What to do —
Output each entry exactly as written.

Exercise material —
····················

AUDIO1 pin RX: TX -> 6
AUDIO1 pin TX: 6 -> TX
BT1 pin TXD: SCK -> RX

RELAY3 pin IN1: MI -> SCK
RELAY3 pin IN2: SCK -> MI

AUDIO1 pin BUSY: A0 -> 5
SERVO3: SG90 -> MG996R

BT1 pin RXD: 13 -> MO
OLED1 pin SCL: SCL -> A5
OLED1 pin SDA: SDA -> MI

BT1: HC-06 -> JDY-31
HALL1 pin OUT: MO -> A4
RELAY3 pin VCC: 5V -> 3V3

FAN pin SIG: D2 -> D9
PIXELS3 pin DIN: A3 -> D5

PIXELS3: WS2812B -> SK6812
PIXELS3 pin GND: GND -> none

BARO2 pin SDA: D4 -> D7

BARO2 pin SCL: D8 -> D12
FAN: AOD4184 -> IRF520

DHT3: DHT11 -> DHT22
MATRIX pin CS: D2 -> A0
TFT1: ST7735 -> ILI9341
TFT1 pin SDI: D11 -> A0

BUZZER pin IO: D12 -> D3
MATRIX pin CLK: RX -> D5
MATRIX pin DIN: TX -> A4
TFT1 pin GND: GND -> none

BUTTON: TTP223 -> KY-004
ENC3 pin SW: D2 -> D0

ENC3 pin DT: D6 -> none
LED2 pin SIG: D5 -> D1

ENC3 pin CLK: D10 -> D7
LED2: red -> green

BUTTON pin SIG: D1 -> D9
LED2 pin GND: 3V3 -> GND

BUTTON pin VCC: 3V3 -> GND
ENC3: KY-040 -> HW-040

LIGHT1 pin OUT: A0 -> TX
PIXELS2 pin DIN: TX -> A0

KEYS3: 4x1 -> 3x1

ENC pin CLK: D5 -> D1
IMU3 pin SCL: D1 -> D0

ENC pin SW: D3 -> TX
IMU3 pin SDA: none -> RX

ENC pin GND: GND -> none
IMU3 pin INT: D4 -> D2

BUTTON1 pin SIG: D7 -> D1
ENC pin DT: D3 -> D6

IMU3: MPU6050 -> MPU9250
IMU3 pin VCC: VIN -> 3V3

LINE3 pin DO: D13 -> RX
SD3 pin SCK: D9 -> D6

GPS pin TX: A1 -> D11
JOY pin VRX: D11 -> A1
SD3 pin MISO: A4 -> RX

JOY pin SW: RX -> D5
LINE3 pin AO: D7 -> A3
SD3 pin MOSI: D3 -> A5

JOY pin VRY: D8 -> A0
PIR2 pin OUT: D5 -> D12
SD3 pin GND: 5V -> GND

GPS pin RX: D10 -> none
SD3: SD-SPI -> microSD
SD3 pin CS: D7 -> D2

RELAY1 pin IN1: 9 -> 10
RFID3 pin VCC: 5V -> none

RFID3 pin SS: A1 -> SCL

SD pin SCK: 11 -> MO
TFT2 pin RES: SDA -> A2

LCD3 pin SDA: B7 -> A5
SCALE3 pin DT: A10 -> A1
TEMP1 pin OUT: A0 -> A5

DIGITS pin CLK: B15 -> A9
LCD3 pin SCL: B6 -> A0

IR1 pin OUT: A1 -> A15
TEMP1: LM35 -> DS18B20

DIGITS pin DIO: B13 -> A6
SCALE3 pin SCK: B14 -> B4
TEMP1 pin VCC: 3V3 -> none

····················

Task response —
AUDIO1 pin RX: TX -> 6
AUDIO1 pin TX: 6 -> TX
BT1 pin TXD: SCK -> RX

RELAY3 pin IN1: MI -> SCK
RELAY3 pin IN2: SCK -> MI

AUDIO1 pin BUSY: A0 -> 5
SERVO3: SG90 -> MG996R

BT1 pin RXD: 13 -> MO
OLED1 pin SCL: SCL -> A5
OLED1 pin SDA: SDA -> MI

BT1: HC-06 -> JDY-31
HALL1 pin OUT: MO -> A4
RELAY3 pin VCC: 5V -> 3V3

FAN pin SIG: D2 -> D9
PIXELS3 pin DIN: A3 -> D5

PIXELS3: WS2812B -> SK6812
PIXELS3 pin GND: GND -> none

BARO2 pin SDA: D4 -> D7

BARO2 pin SCL: D8 -> D12
FAN: AOD4184 -> IRF520

DHT3: DHT11 -> DHT22
MATRIX pin CS: D2 -> A0
TFT1: ST7735 -> ILI9341
TFT1 pin SDI: D11 -> A0

BUZZER pin IO: D12 -> D3
MATRIX pin CLK: RX -> D5
MATRIX pin DIN: TX -> A4
TFT1 pin GND: GND -> none

BUTTON: TTP223 -> KY-004
ENC3 pin SW: D2 -> D0

ENC3 pin DT: D6 -> none
LED2 pin SIG: D5 -> D1

ENC3 pin CLK: D10 -> D7
LED2: red -> green

BUTTON pin SIG: D1 -> D9
LED2 pin GND: 3V3 -> GND

BUTTON pin VCC: 3V3 -> GND
ENC3: KY-040 -> HW-040

LIGHT1 pin OUT: A0 -> TX
PIXELS2 pin DIN: TX -> A0

KEYS3: 4x1 -> 3x1

ENC pin CLK: D5 -> D1
IMU3 pin SCL: D1 -> D0

ENC pin SW: D3 -> TX
IMU3 pin SDA: none -> RX

ENC pin GND: GND -> none
IMU3 pin INT: D4 -> D2

BUTTON1 pin SIG: D7 -> D1
ENC pin DT: D3 -> D6

IMU3: MPU6050 -> MPU9250
IMU3 pin VCC: VIN -> 3V3

LINE3 pin DO: D13 -> RX
SD3 pin SCK: D9 -> D6

GPS pin TX: A1 -> D11
JOY pin VRX: D11 -> A1
SD3 pin MISO: A4 -> RX

JOY pin SW: RX -> D5
LINE3 pin AO: D7 -> A3
SD3 pin MOSI: D3 -> A5

JOY pin VRY: D8 -> A0
PIR2 pin OUT: D5 -> D12
SD3 pin GND: 5V -> GND

GPS pin RX: D10 -> none
SD3: SD-SPI -> microSD
SD3 pin CS: D7 -> D2

RELAY1 pin IN1: 9 -> 10
RFID3 pin VCC: 5V -> none

RFID3 pin SS: A1 -> SCL

SD pin SCK: 11 -> MO
TFT2 pin RES: SDA -> A2

LCD3 pin SDA: B7 -> A5
SCALE3 pin DT: A10 -> A1
TEMP1 pin OUT: A0 -> A5

DIGITS pin CLK: B15 -> A9
LCD3 pin SCL: B6 -> A0

IR1 pin OUT: A1 -> A15
TEMP1: LM35 -> DS18B20

DIGITS pin DIO: B13 -> A6
SCALE3 pin SCK: B14 -> B4
TEMP1 pin VCC: 3V3 -> none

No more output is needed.